[Object matching data]
┄┄┄┄┄┄┄┄┄┄

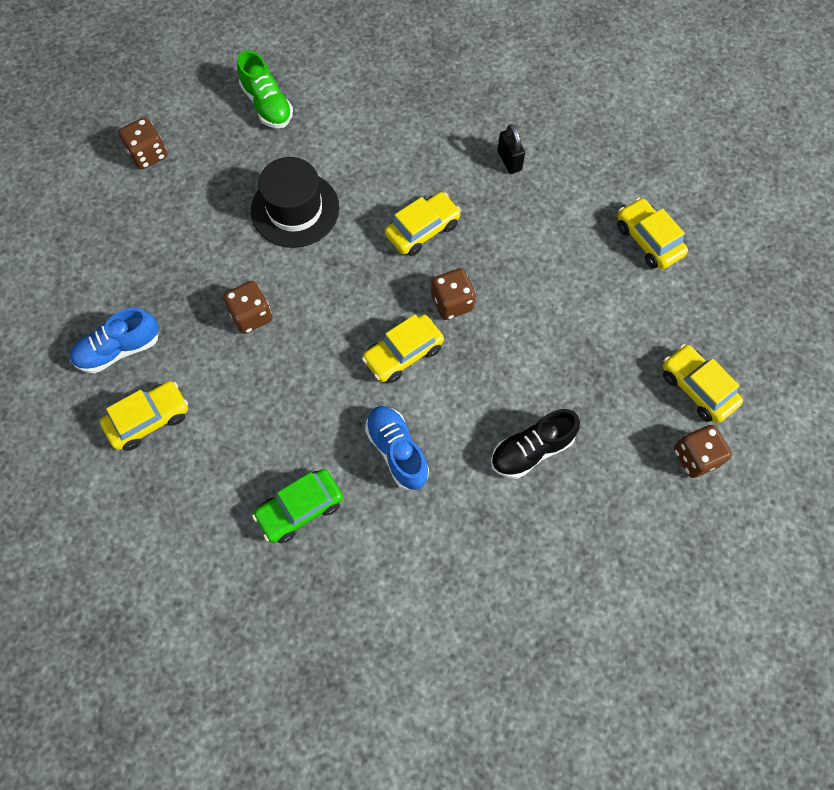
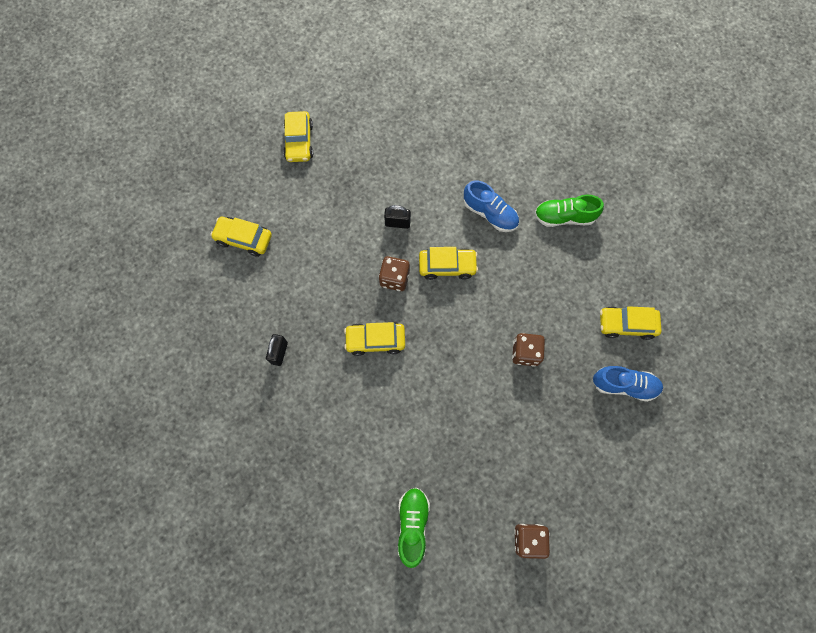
camera: 145 degrees left, 5 degrees up
black hat [251,157,339,248] -> none
green car [252,469,343,543] -> green shoe [534,195,604,227]
blue shoe [365,406,429,490] -> blue shoe turned 60 degrees counterclockwise [464,180,519,232]
black shoe [491,409,580,479] -> none
yellow car [617,198,688,269] -> yellow car turned 105 degrees clockwise [210,217,272,257]
brown dice [674,425,732,478] -> none
none -> black padlock [384,205,411,229]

┄┄┄┄┄┄┄┄┄┄

Give the lines of the entries above exactly as they appear, leaving out each picture.

camera: 145 degrees left, 5 degrees up
black hat [251,157,339,248] -> none
green car [252,469,343,543] -> green shoe [534,195,604,227]
blue shoe [365,406,429,490] -> blue shoe turned 60 degrees counterclockwise [464,180,519,232]
black shoe [491,409,580,479] -> none
yellow car [617,198,688,269] -> yellow car turned 105 degrees clockwise [210,217,272,257]
brown dice [674,425,732,478] -> none
none -> black padlock [384,205,411,229]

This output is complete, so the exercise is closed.